[RECORDS SHOWN Boundary: Start]
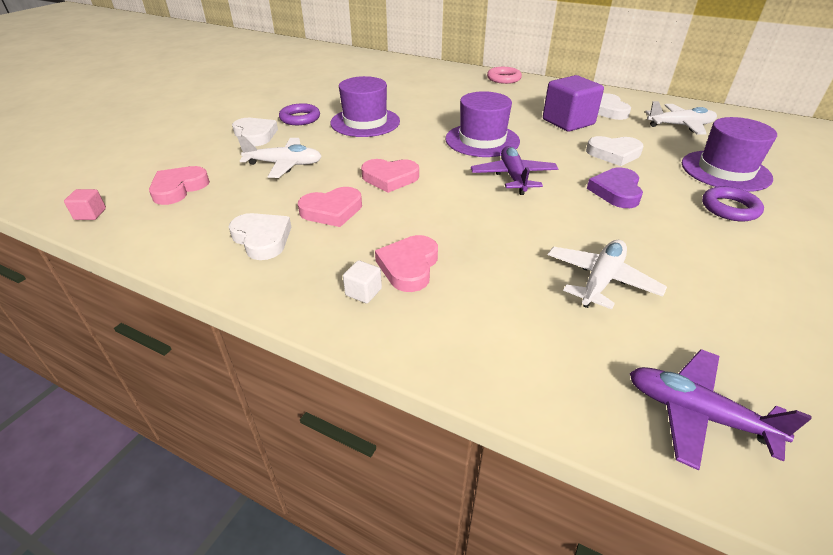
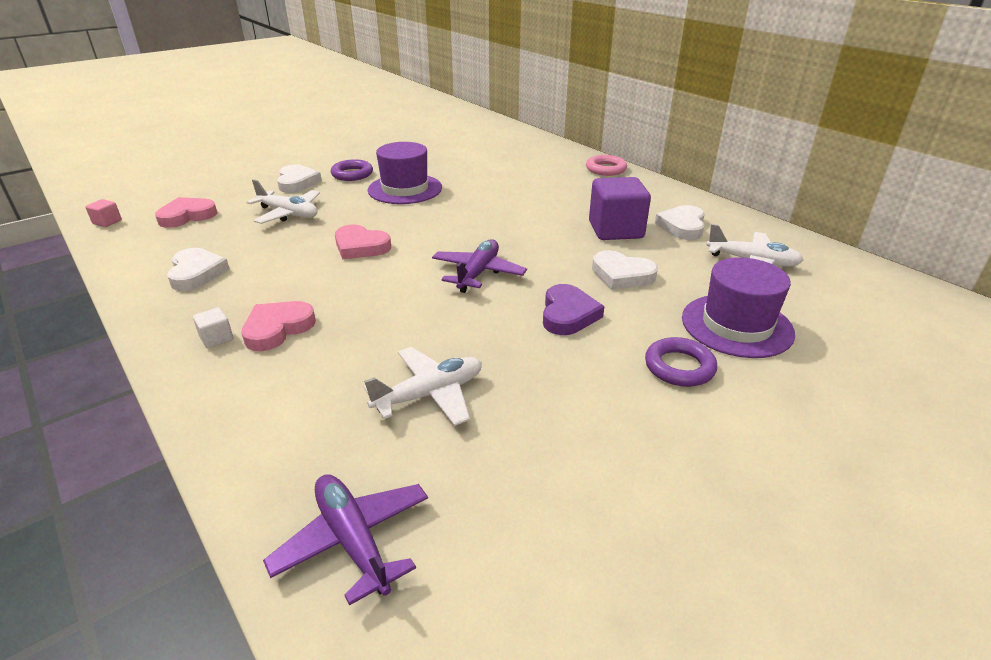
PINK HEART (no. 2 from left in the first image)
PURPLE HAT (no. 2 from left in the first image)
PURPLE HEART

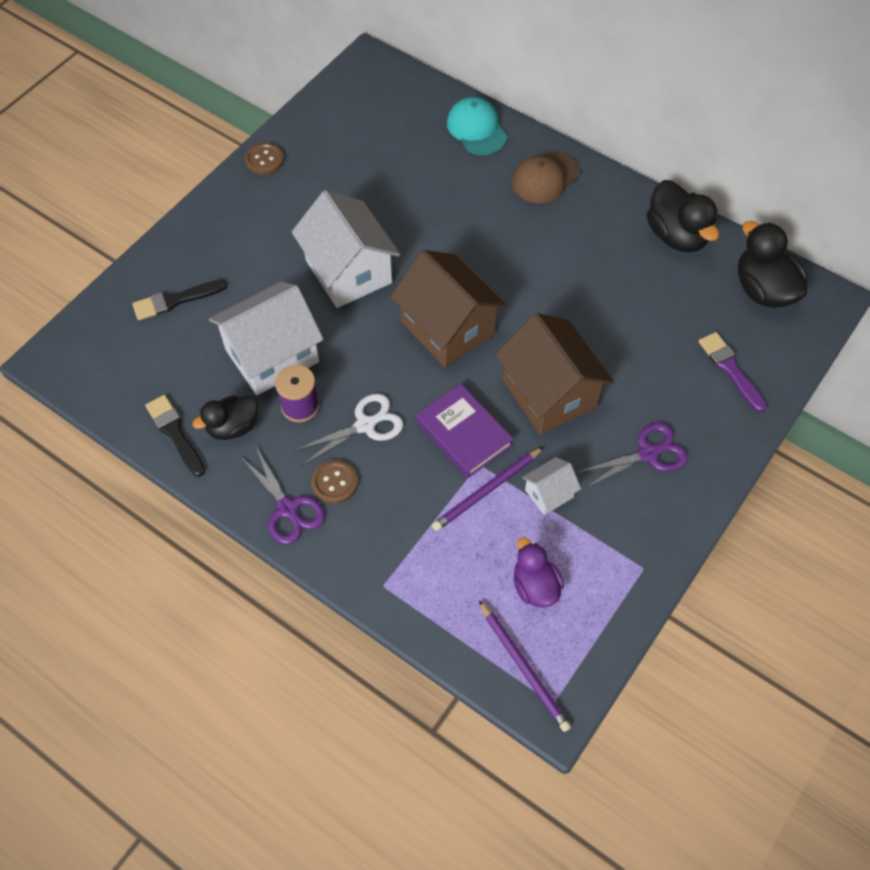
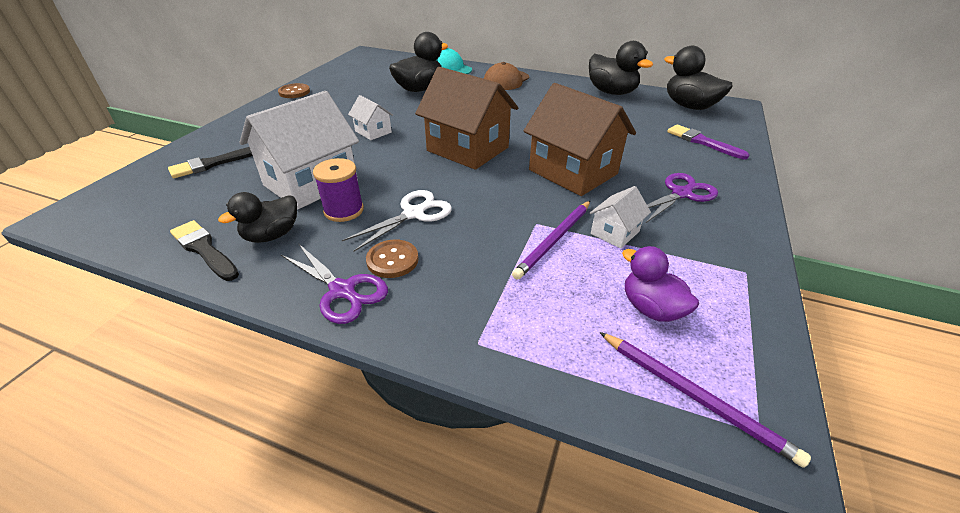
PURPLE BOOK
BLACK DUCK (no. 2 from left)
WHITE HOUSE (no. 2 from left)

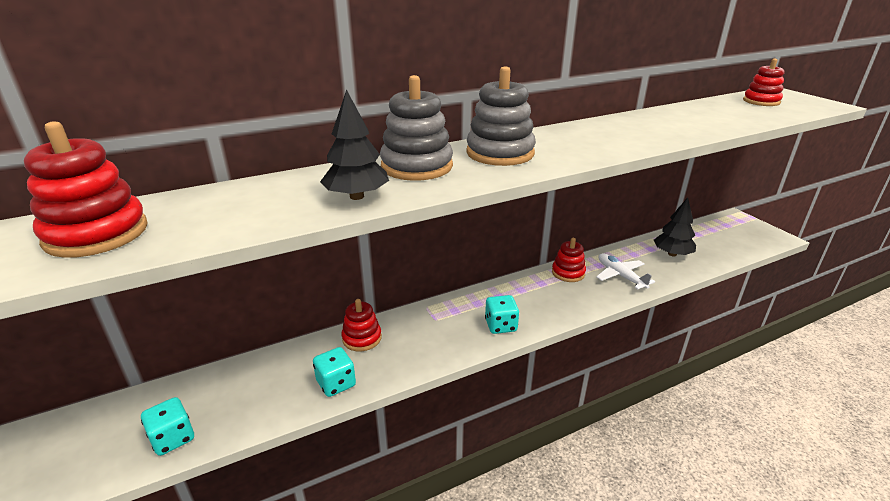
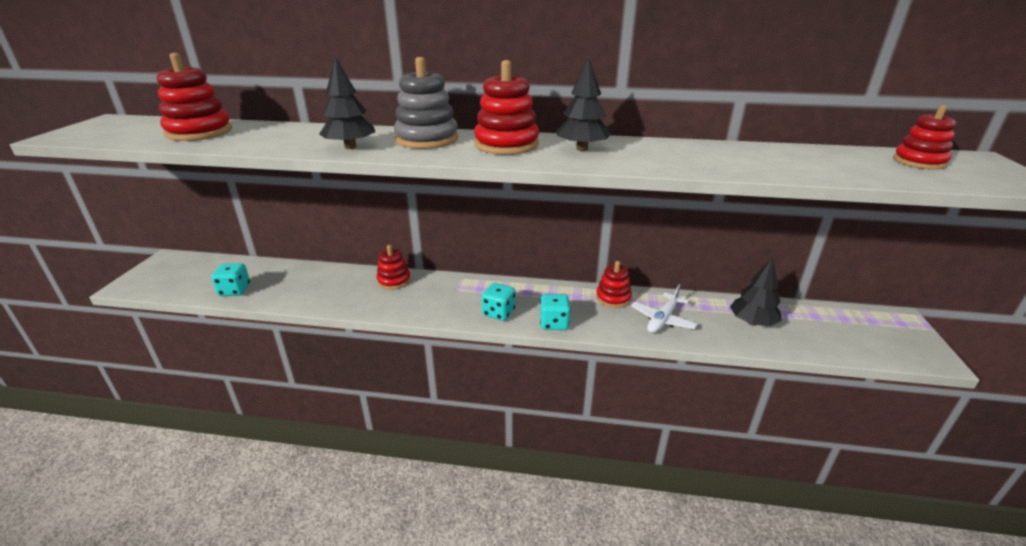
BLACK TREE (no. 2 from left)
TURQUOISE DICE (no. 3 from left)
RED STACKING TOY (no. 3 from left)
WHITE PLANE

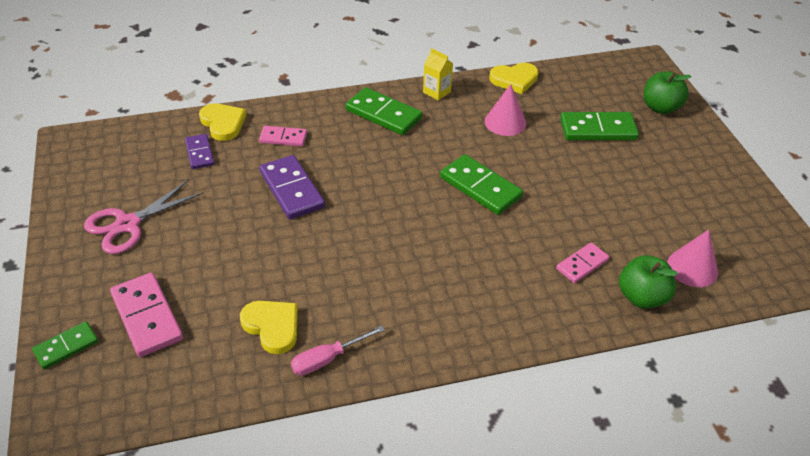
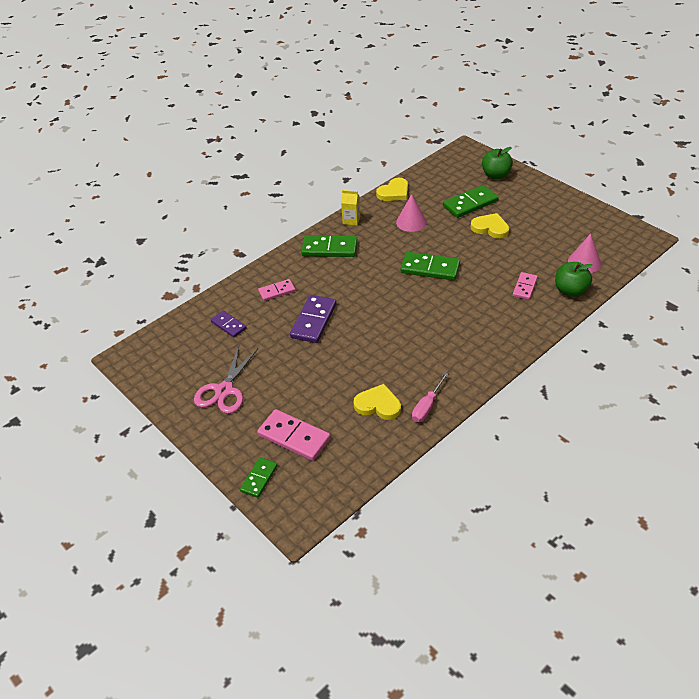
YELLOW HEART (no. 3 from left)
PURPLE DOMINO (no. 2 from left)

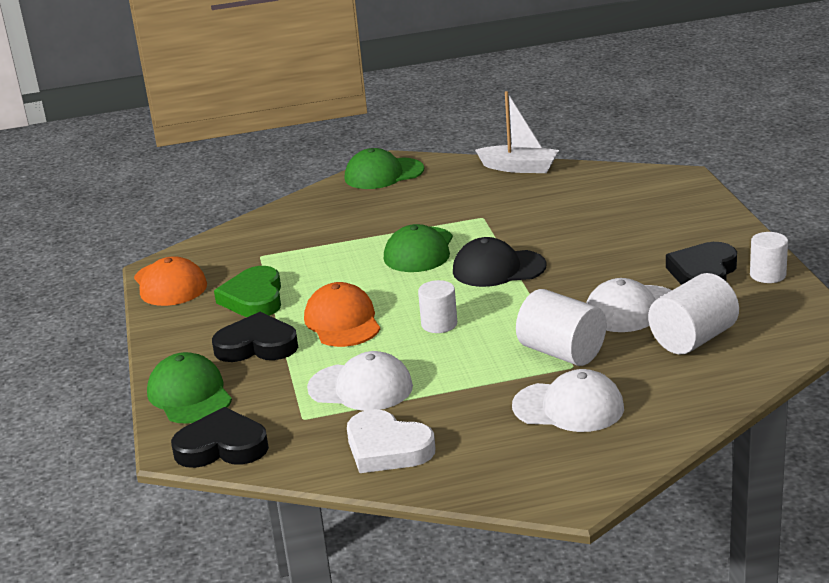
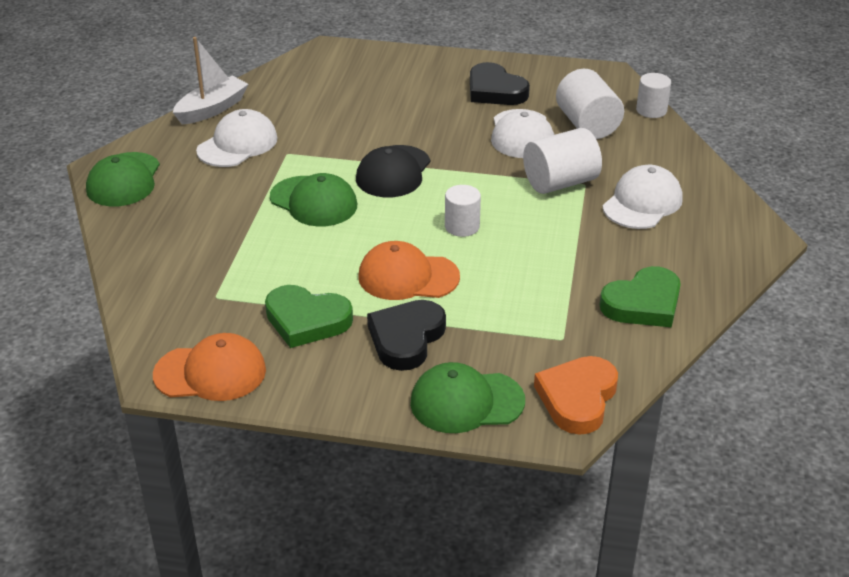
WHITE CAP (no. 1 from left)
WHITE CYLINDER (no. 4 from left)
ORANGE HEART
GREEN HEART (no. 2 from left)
[RECORDS SHOWN Boundary: End]
Give the count of lines above that include the word "image", stating no other information.

2